▶ WORK ORDER: Pull every line containing "turned" out of the material below.

▶ TASK MATERIAL:
-------------------------

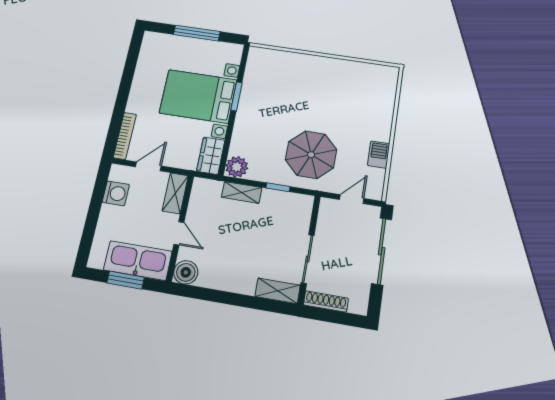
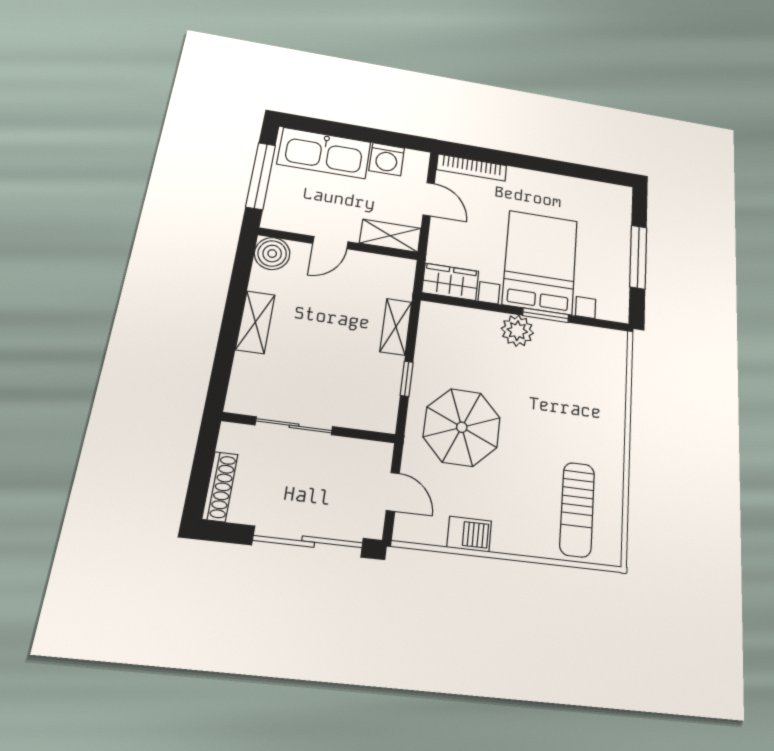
sun lounger: (365, 89) -> (577, 509), added
plant: (237, 167) -> (517, 331), moved
kitchen sink: (138, 261) -> (324, 153), moved, turned 90
window: (126, 280) -> (261, 176), width x1.44
shelving: (278, 291) -> (255, 322), moved
shoe rack: (326, 302) -> (220, 487), moved

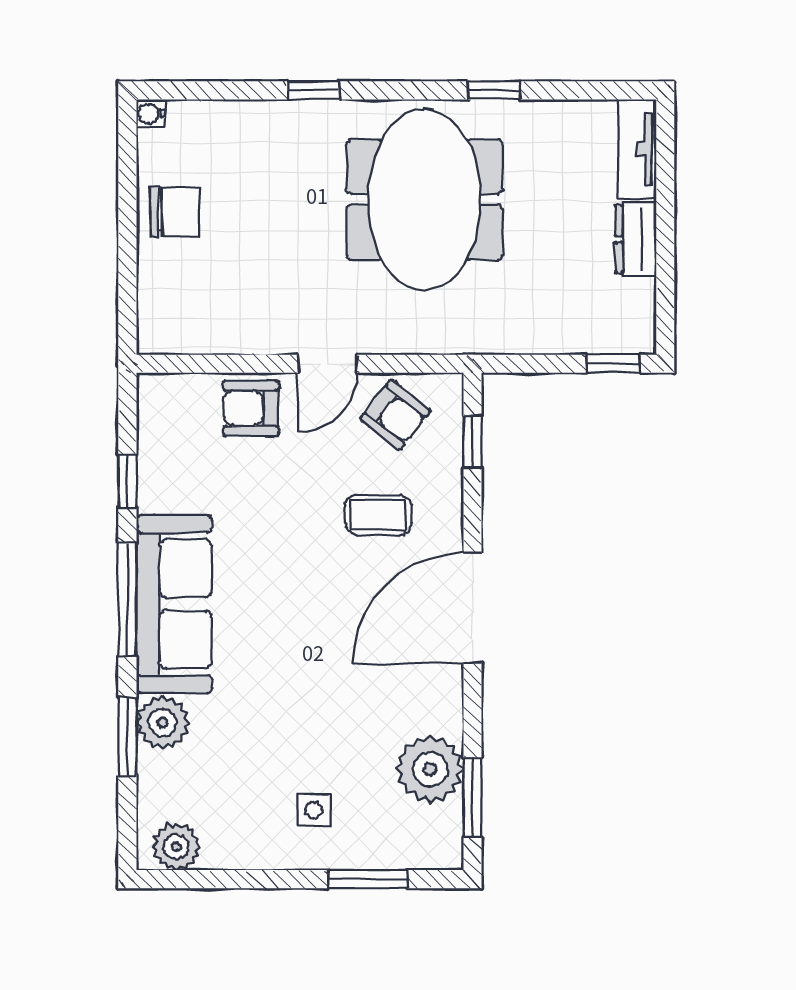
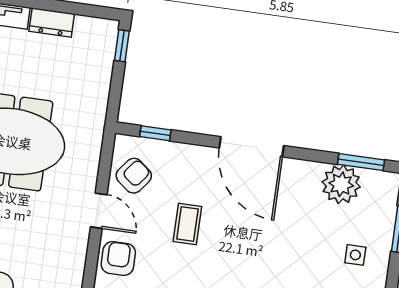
armchair: (251, 408) -> (118, 258), turned 180
coffee table: (378, 515) -> (187, 224), moved

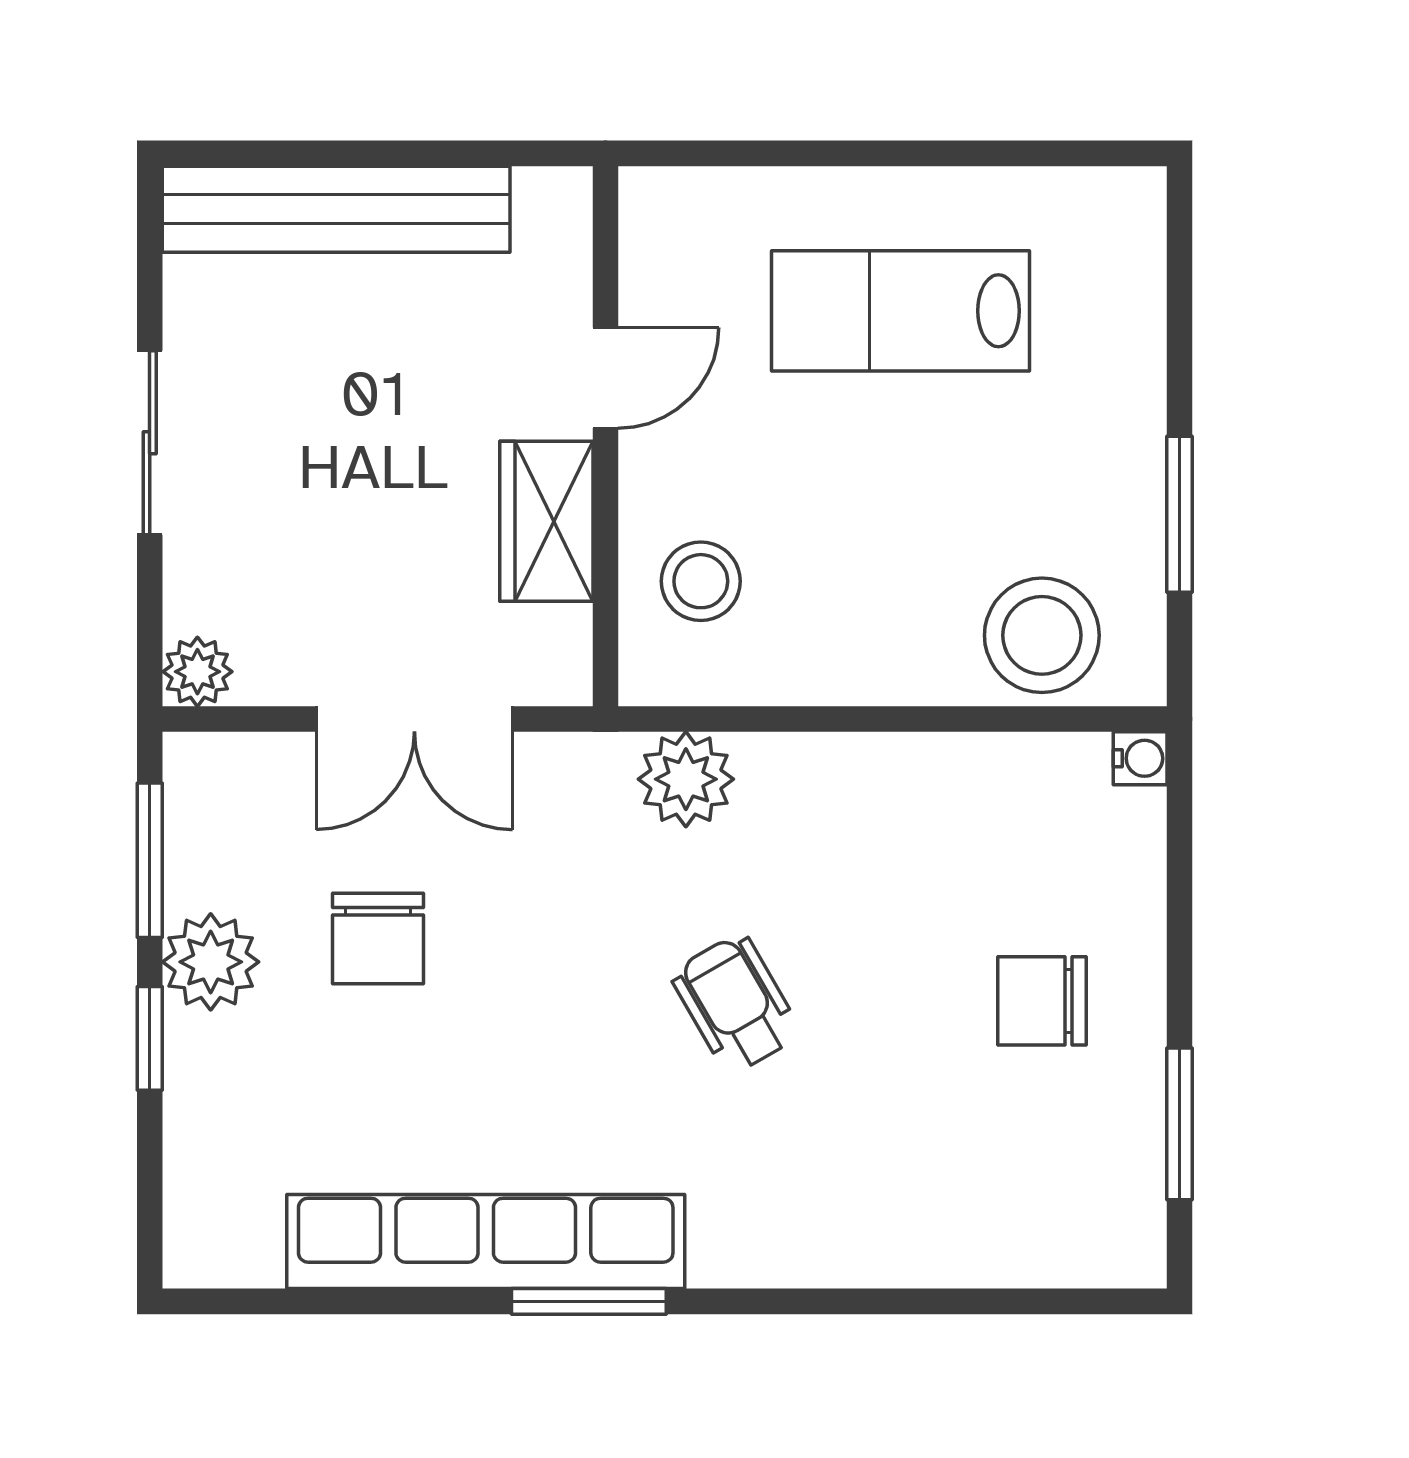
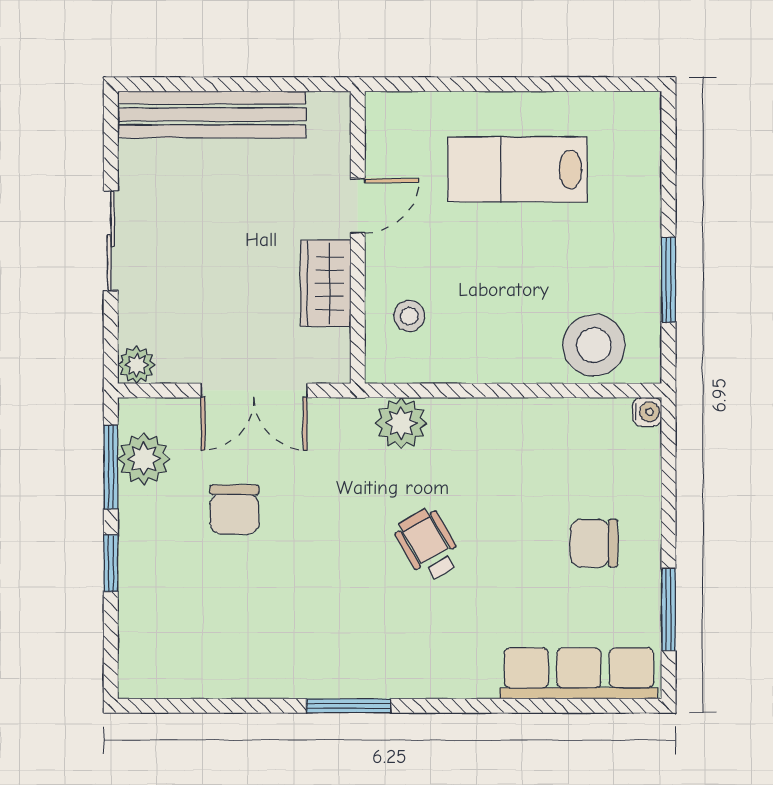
stool: (701, 581) -> (409, 316), width x0.73, depth x0.73
plant: (211, 962) -> (144, 459), moved
row of seats: (486, 1242) -> (579, 673), moved, width x0.73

-------------------------

▶ PROBLEM SOLUTION:
kitchen sink: (138, 261) -> (324, 153), moved, turned 90
armchair: (251, 408) -> (118, 258), turned 180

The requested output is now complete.